Job item:
Please write out all the data that follows exactly, without the pictures.

Dataset items:
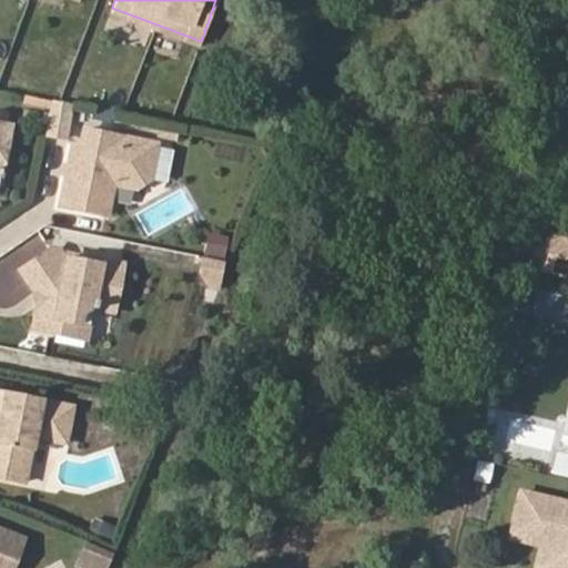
[(48,134),(67,139),(74,103),(54,99),(48,134)]
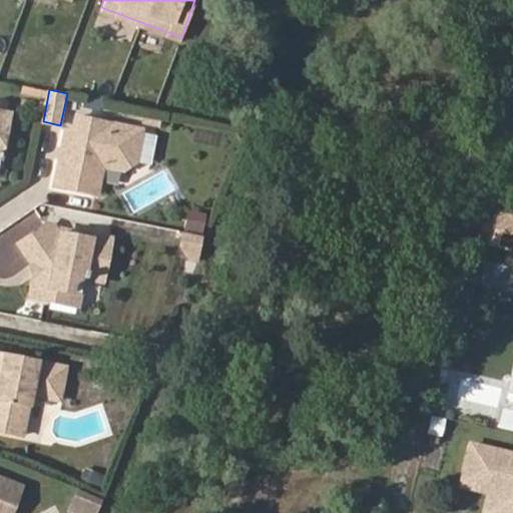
[(0,156),(3,158),(12,113),(0,111),(0,156)]
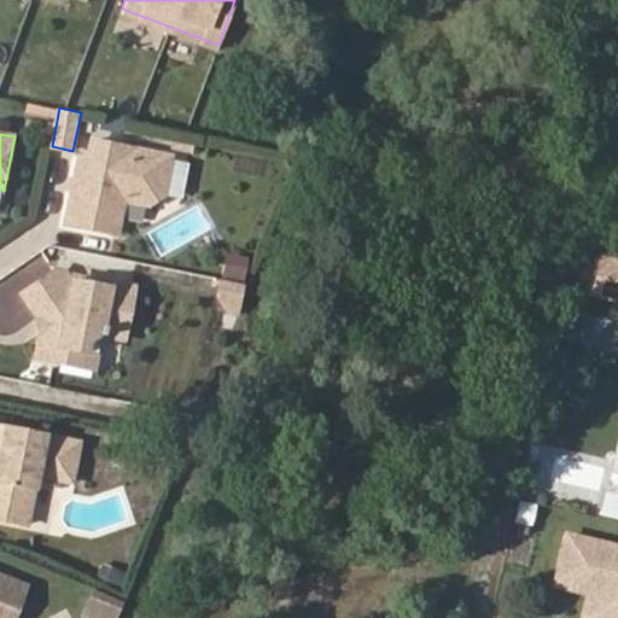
[(91,158),(81,157),(79,176),(87,179),(87,185),(82,190),(75,192),(69,225),(120,233),(126,202),(149,207),(167,193),(173,157),(94,139),(91,158)]
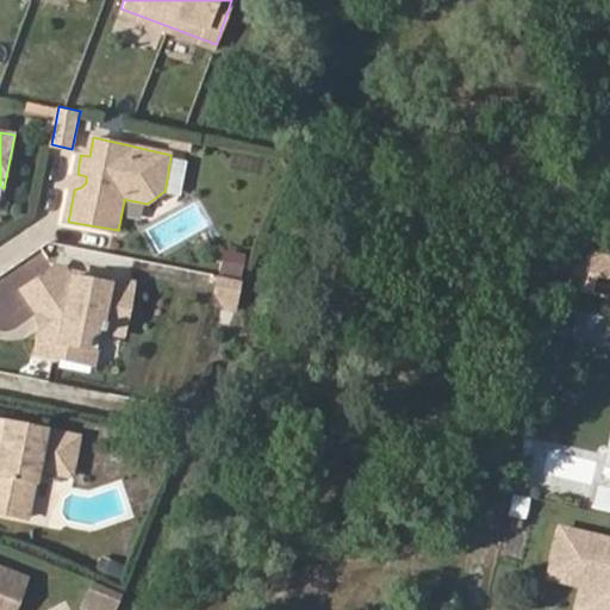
[(78,174),(74,190),(81,187),(86,182),(86,176),(78,174)]
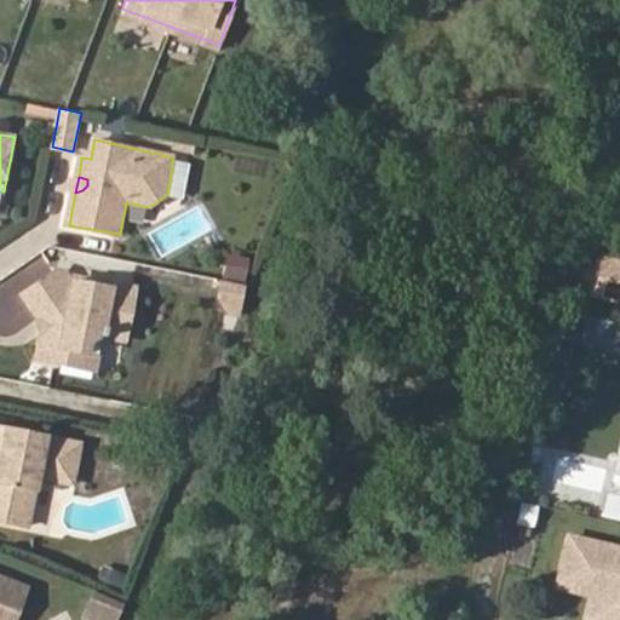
[(245,273),(250,252),(230,248),(227,269),(245,273)]
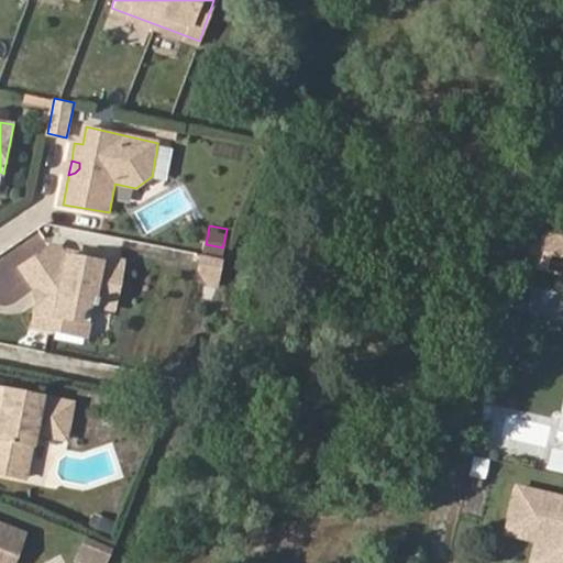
[(562,230),(549,227),(541,260),(562,264),(562,230)]
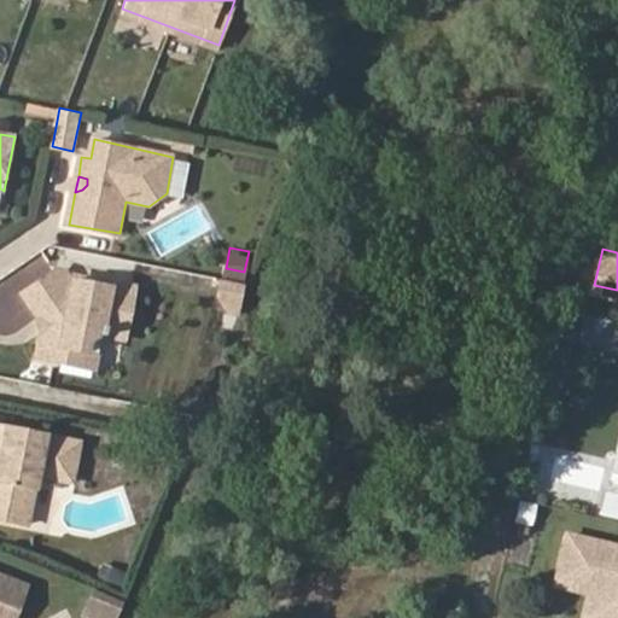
[(70,272),(57,269),(24,292),(41,314),(46,314),(52,324),(44,331),(39,356),(64,361),(66,347),(87,350),(88,340),(99,331),(105,332),(127,336),(138,284),(101,277),(100,285),(79,281),(73,274),(70,272)]
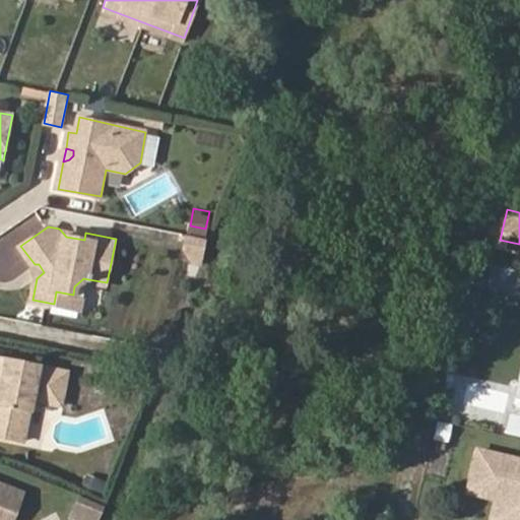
[(201,261),(203,262),(209,235),(189,231),(185,246),(193,259),(201,261)]
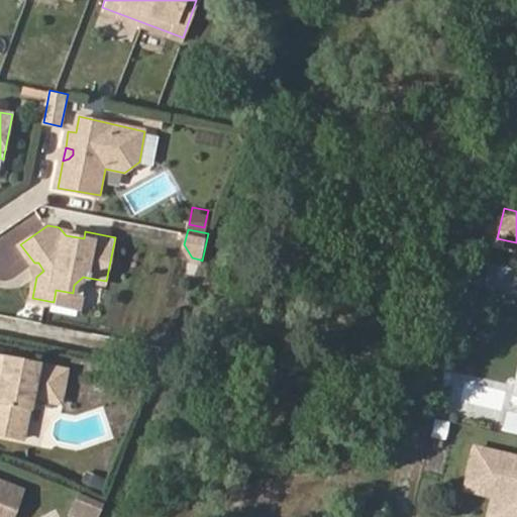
[(34,263),(36,277),(43,271),(38,263),(34,263)]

Response to this exercise:
[(48,134),(67,139),(74,103),(54,99),(48,134)]
[(0,156),(3,158),(12,113),(0,111),(0,156)]
[(91,158),(81,157),(79,176),(87,179),(87,185),(82,190),(75,192),(69,225),(120,233),(126,202),(149,207),(167,193),(173,157),(94,139),(91,158)]
[(78,174),(74,190),(81,187),(86,182),(86,176),(78,174)]
[(245,273),(250,252),(230,248),(227,269),(245,273)]
[(562,230),(549,227),(541,260),(562,264),(562,230)]
[(70,272),(57,269),(24,292),(41,314),(46,314),(52,324),(44,331),(39,356),(64,361),(66,347),(87,350),(88,340),(99,331),(105,332),(127,336),(138,284),(101,277),(100,285),(79,281),(73,274),(70,272)]
[(201,261),(203,262),(209,235),(189,231),(185,246),(193,259),(201,261)]
[(34,263),(36,277),(43,271),(38,263),(34,263)]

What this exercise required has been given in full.